→ **Object change listings**:
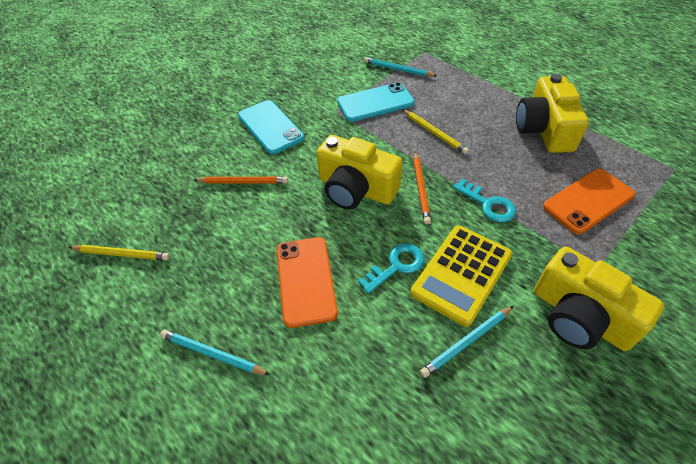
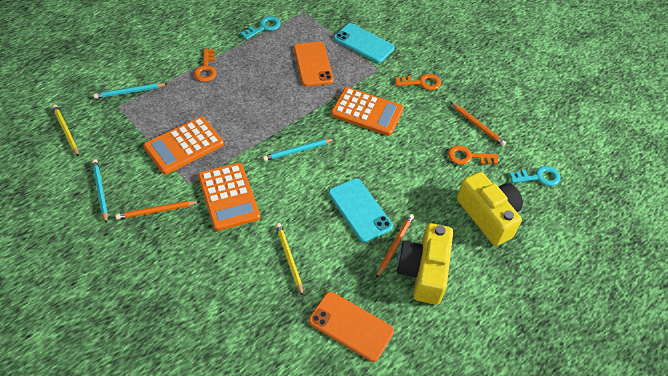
orange calculator: 0 -> 3
orange key: 0 -> 3
orange pencil: 2 -> 3
yellow calculator: 1 -> 0
yellow camera: 3 -> 2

→ **Work instructions**: Apart from the pictures, return every entry above exactly as given.

→ **Exercise output**:
orange calculator: 0 -> 3
orange key: 0 -> 3
orange pencil: 2 -> 3
yellow calculator: 1 -> 0
yellow camera: 3 -> 2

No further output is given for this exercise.